# WHAT THE TASK REQUIRES:
When you transcribe the entries below, begin at their first line and stop after the line containing "pink cylinder [114,343,175,405]"; pictures stay out.

# MATERIAL FOR THIS EXERCISE:
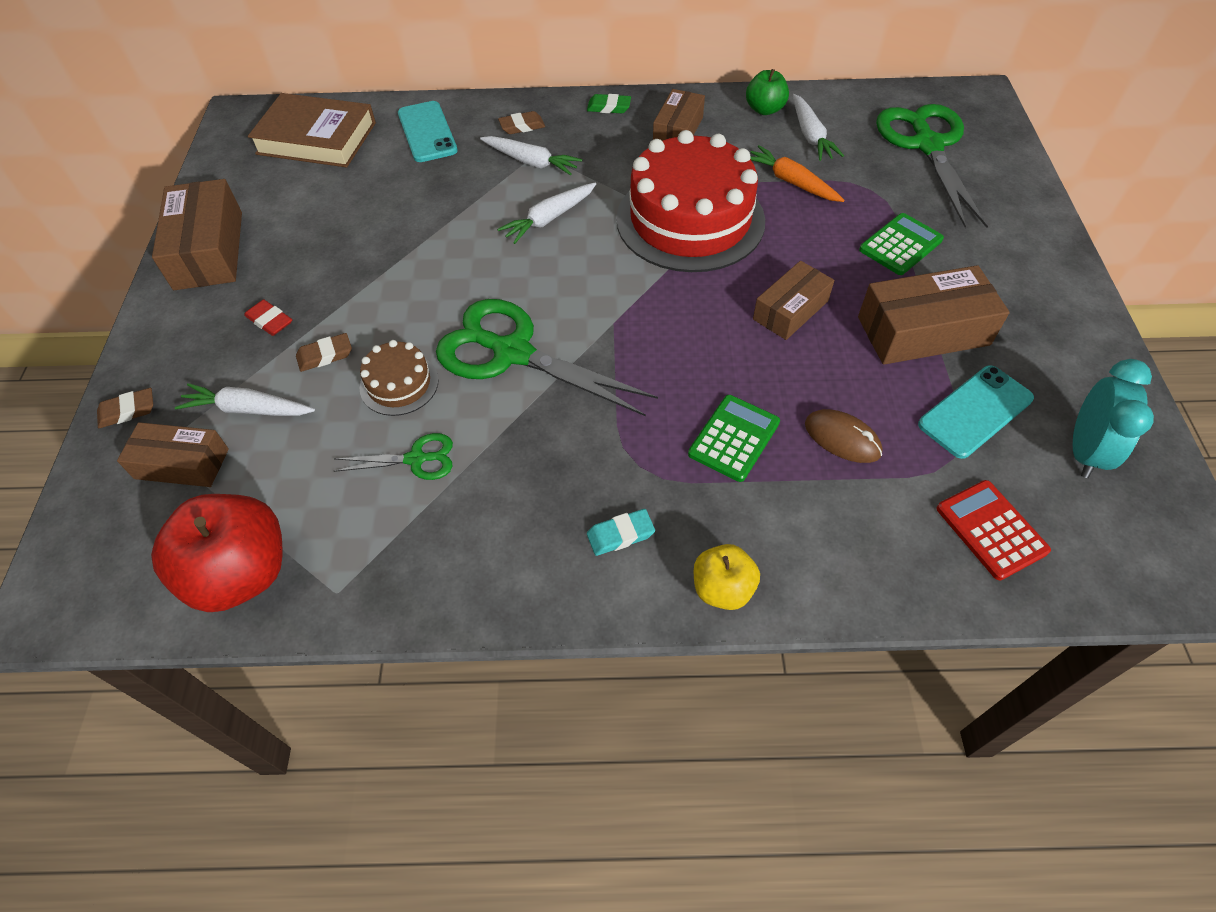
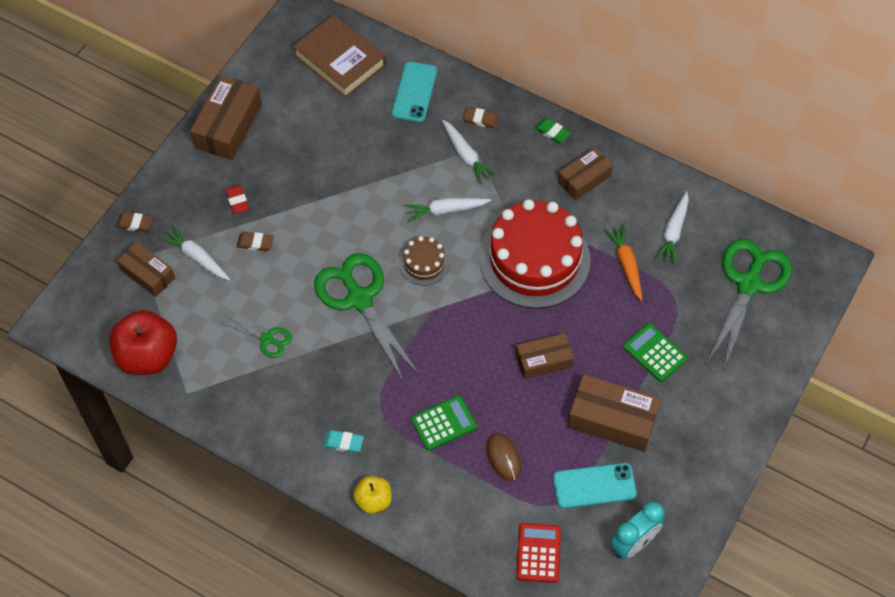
camera: 30 degrees right, 5 degrees up
brown cake [359,340,439,416] -> brown cake moved to [399,236,450,286]
green apple [746,69,789,115] -> none
green calculator [859,213,944,275] -> green calculator turned 120 degrees counterclockwise [623,323,687,382]

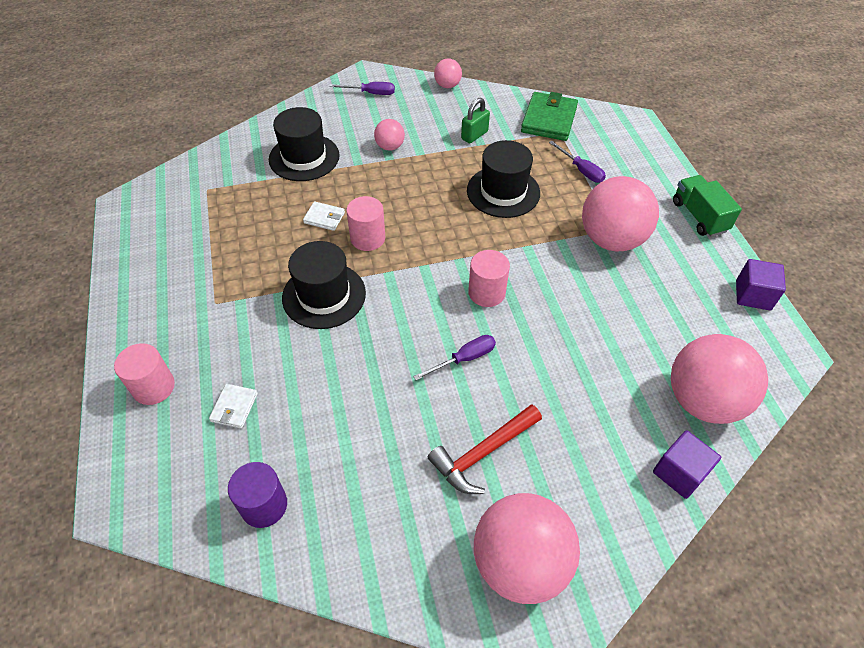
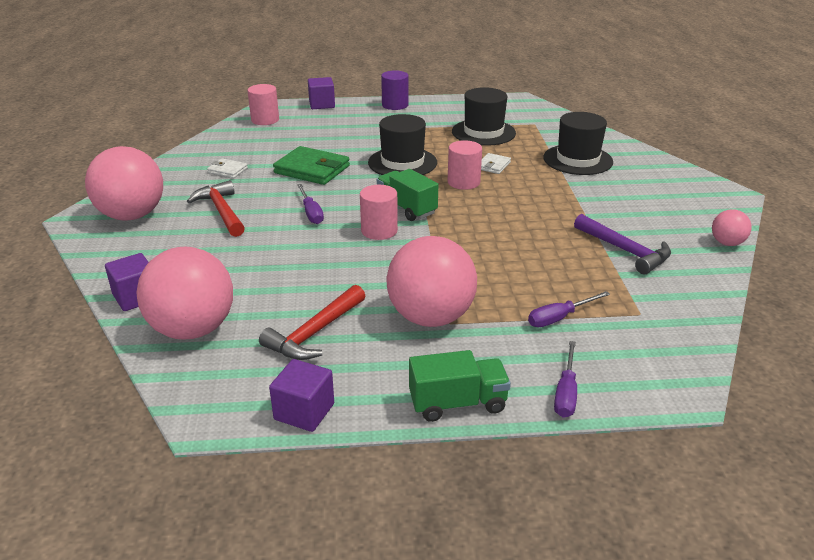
camera: 100 degrees right, 20 degrees down
pink cylinder [114,343,175,405] -> pink cylinder moved to [248,84,279,125]
white wallet [209,384,258,429] -> white wallet moved to [207,158,248,178]
purple cylinder [228,462,287,528] -> purple cylinder moved to [381,70,408,110]
purple screwdriver [329,82,395,95] -> purple screwdriver moved to [554,341,577,418]
pink ball [374,119,405,151] -> none
green padlock [461,98,490,143] -> purple hammer [574,214,671,274]
black hat [467,140,540,218] -> black hat moved to [452,87,516,146]
green wallet [521,92,578,141] -> green wallet moved to [273,146,350,185]
none -> red hammer [259,285,365,360]
none -> purple cube [308,77,335,109]
none -> green truck [377,169,438,221]

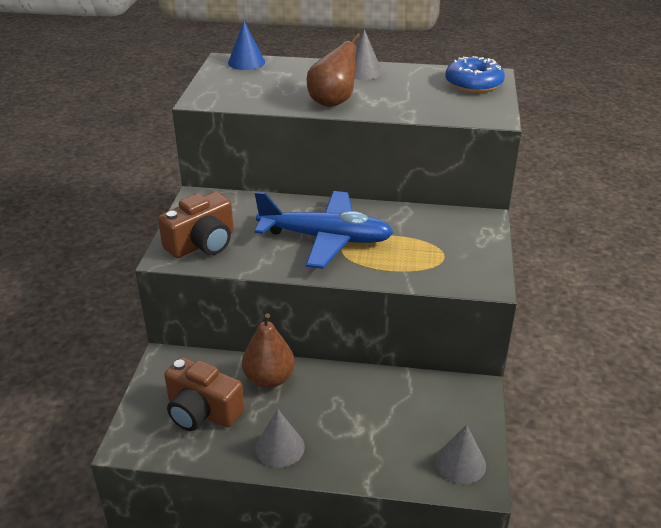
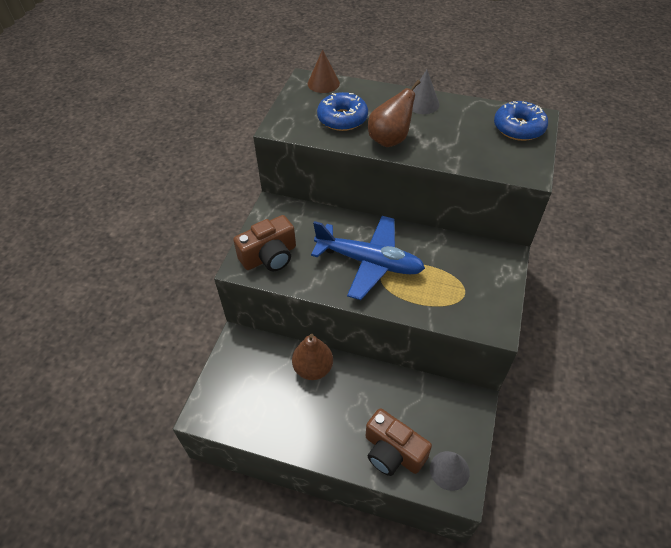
camera: 10 degrees right, 15 degrees up
brown camera [164,357,245,431] -> brown camera moved to [366,408,432,476]
blue cone [228,21,265,70] -> brown cone [308,49,340,93]
grey cone [255,409,305,468] -> none
none -> blue donut [317,92,368,131]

# RESPONSE TO THE EXERCISE:
camera: 30 degrees right, 5 degrees up
brown cake [359,340,439,416] -> brown cake moved to [399,236,450,286]
green apple [746,69,789,115] -> none
green calculator [859,213,944,275] -> green calculator turned 120 degrees counterclockwise [623,323,687,382]

camera: 100 degrees right, 20 degrees down
pink cylinder [114,343,175,405] -> pink cylinder moved to [248,84,279,125]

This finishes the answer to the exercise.